Input data →
++++

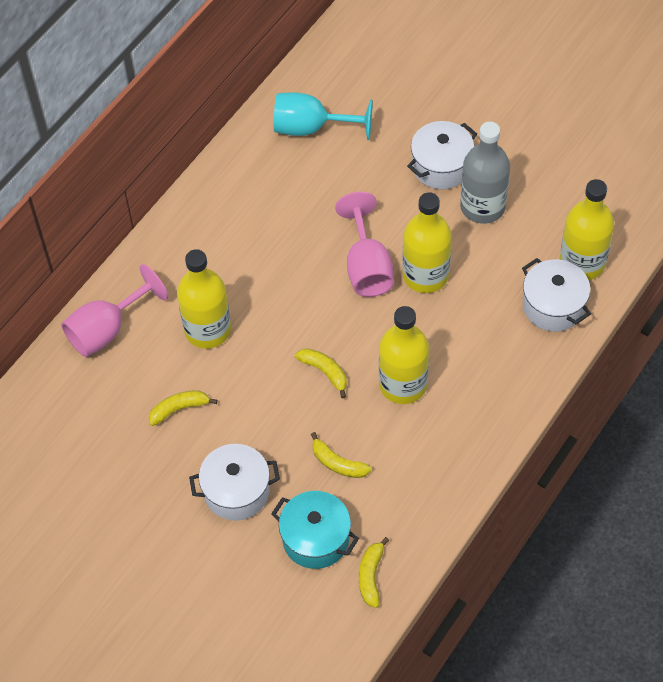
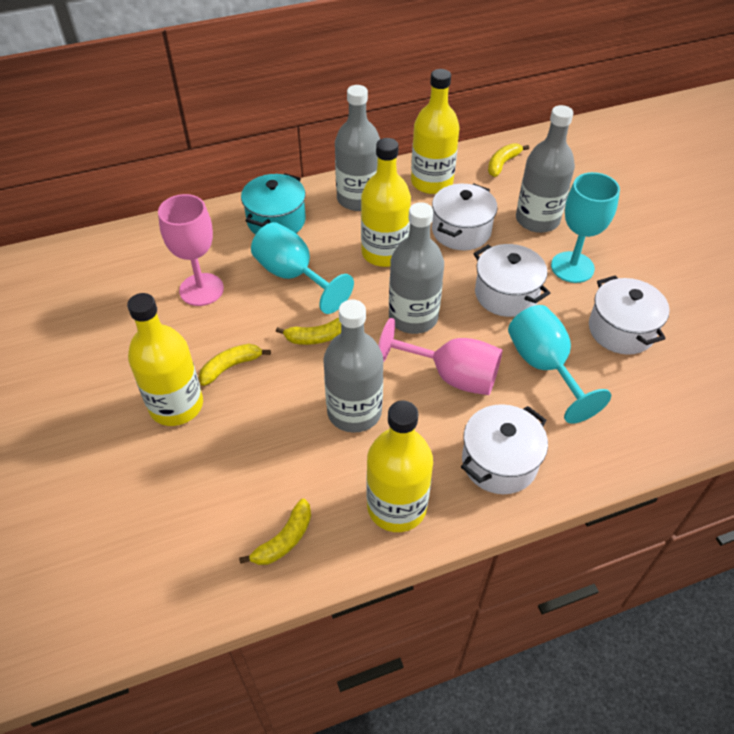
grey bottle: 1 -> 4
turquoise goblet: 1 -> 3
white pot: 3 -> 4

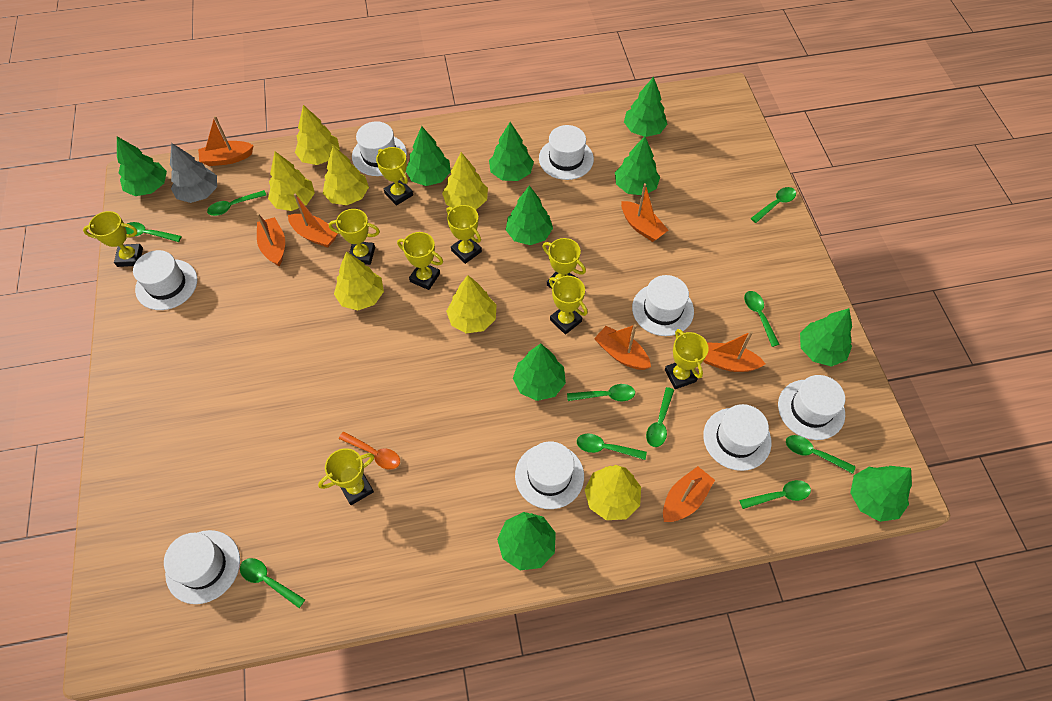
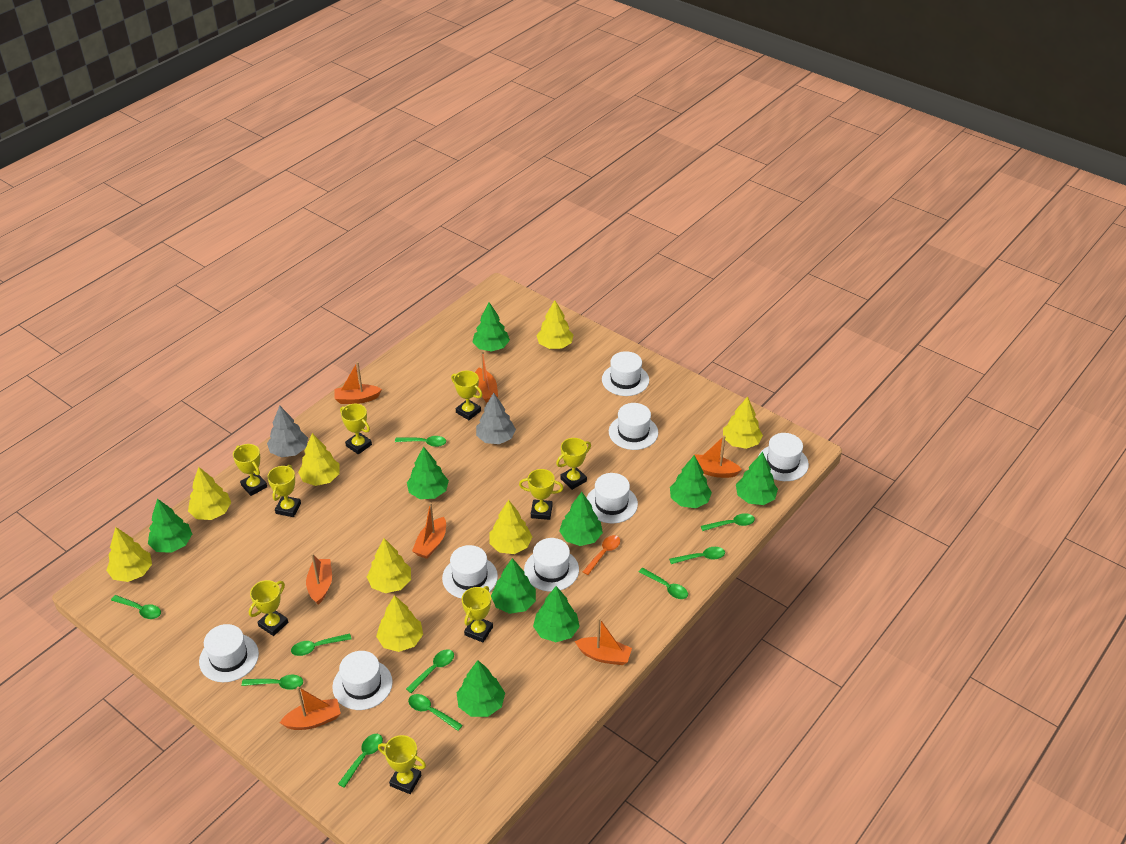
green tree: 10 -> 9
grey tree: 1 -> 2
yellow tree: 7 -> 8

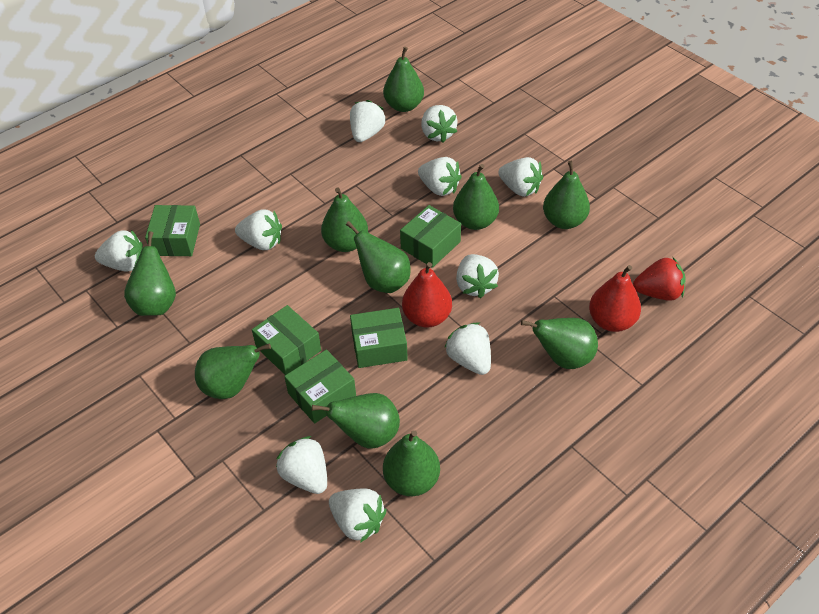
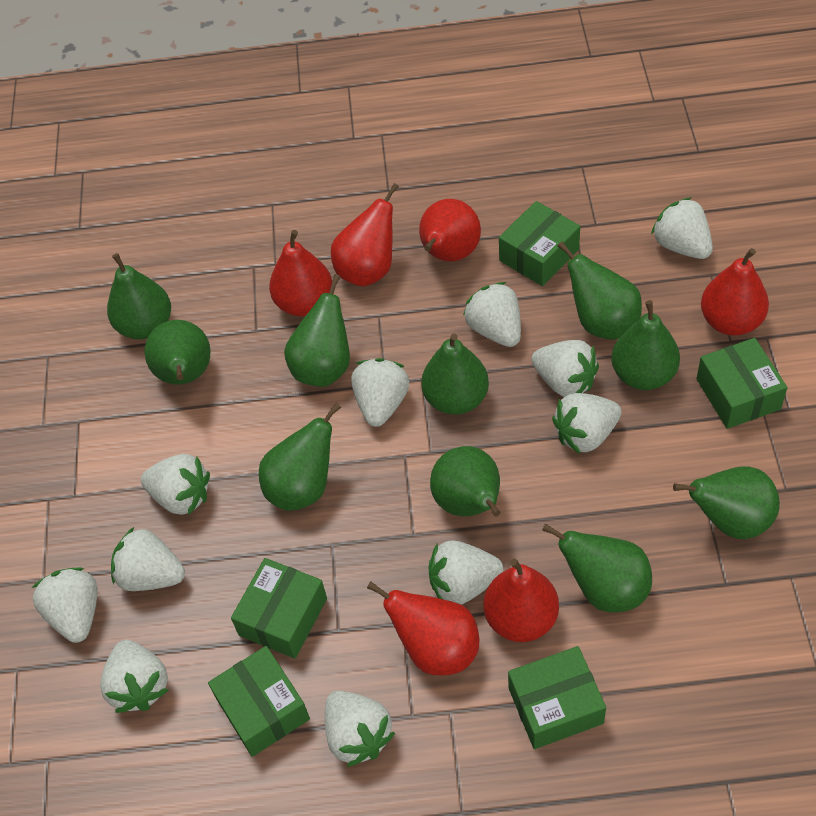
red pear: 2 -> 6
red strawberry: 1 -> 0
white strawberry: 10 -> 11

++++

Task prompt → Print exactly the lines from the line with "yellow tree: 7 -> 8" through the end of the data, both ends included, and print no pictures.

Solution →
yellow tree: 7 -> 8

red pear: 2 -> 6
red strawberry: 1 -> 0
white strawberry: 10 -> 11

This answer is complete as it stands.